◆ **Dataset extract**:
>> START

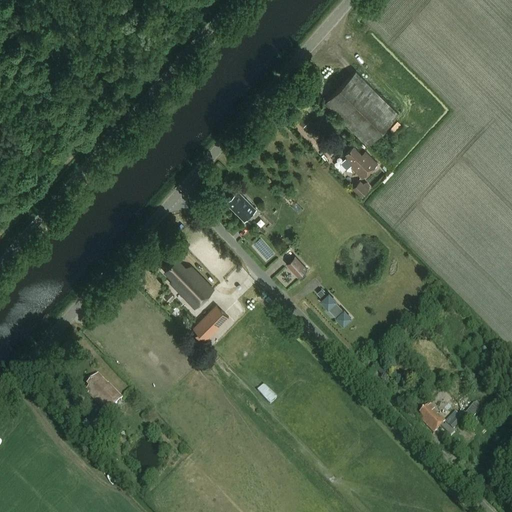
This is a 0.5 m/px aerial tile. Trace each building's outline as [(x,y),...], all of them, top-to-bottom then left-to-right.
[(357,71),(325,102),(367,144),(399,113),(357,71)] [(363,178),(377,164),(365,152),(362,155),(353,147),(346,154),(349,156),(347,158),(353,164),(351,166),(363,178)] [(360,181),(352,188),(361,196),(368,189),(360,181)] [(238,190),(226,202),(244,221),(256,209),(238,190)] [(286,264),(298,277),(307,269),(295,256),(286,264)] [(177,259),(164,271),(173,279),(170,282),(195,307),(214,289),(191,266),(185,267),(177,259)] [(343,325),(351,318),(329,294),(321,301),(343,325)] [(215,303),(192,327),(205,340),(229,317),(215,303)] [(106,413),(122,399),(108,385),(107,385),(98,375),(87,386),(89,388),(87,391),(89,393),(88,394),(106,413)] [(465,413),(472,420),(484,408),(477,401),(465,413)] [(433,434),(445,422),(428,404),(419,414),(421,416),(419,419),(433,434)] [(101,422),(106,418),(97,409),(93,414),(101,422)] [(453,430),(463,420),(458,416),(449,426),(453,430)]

>> END
>> START

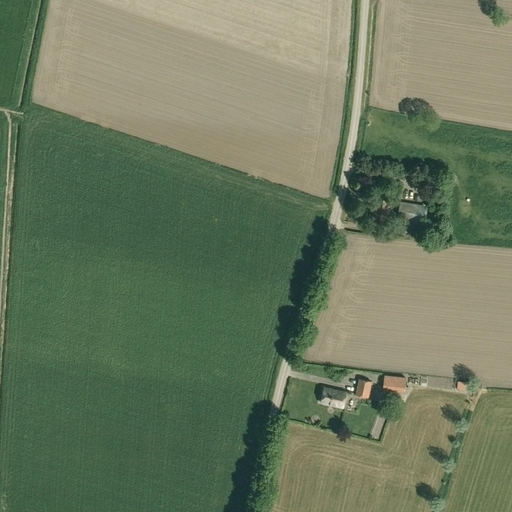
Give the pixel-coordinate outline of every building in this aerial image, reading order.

>> END
>> START

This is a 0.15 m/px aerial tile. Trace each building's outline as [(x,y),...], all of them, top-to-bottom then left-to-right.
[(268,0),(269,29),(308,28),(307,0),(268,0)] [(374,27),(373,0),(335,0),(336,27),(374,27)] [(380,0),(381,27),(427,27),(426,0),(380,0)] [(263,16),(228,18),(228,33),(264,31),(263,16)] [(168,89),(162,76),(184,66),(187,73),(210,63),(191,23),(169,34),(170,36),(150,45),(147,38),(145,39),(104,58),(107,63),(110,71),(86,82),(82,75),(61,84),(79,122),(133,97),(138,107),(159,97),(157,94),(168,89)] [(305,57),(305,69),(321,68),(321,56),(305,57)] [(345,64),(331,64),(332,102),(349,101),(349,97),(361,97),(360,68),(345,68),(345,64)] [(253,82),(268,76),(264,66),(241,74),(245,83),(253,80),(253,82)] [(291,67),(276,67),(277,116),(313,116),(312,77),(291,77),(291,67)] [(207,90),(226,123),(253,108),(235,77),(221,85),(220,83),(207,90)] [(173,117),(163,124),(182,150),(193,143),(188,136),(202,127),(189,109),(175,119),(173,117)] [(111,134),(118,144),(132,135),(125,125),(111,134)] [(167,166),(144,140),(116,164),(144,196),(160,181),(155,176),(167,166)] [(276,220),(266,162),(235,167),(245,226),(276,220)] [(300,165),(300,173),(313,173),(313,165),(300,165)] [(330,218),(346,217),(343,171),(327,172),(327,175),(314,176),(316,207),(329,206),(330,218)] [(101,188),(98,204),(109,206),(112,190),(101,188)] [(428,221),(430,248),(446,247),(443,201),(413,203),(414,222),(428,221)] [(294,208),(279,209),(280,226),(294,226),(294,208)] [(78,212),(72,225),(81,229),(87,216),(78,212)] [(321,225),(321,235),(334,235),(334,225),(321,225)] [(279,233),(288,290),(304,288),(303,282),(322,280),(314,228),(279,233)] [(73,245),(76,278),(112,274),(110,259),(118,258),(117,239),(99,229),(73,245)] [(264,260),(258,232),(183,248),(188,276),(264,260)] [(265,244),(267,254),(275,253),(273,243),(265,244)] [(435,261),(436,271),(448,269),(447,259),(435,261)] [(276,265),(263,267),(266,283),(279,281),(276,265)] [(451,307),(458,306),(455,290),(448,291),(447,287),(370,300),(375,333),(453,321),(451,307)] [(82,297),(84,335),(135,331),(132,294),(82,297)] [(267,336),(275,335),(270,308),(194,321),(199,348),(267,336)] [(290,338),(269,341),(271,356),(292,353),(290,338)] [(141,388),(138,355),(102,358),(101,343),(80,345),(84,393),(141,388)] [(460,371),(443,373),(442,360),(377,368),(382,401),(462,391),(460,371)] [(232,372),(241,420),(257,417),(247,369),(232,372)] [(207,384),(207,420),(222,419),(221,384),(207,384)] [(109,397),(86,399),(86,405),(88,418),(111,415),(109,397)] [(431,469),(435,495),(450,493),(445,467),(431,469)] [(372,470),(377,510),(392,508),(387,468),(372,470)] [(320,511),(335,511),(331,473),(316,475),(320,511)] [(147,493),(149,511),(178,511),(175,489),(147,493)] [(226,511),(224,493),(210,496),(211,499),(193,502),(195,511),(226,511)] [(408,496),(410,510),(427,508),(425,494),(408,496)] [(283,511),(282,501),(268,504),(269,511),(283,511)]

>> END

◆ **Exercise**: Please gather every line of the records above that contains the word "them" and copy each one out in full. Case counts.

◆ **Final result**:
This is a 0.5 m/px aerial tile. Trace each building's outline as [(x,y),...], all of them, top-to-bottom then left-to-right.
This is a 0.15 m/px aerial tile. Trace each building's outline as [(x,y),...], all of them, top-to-bottom then left-to-right.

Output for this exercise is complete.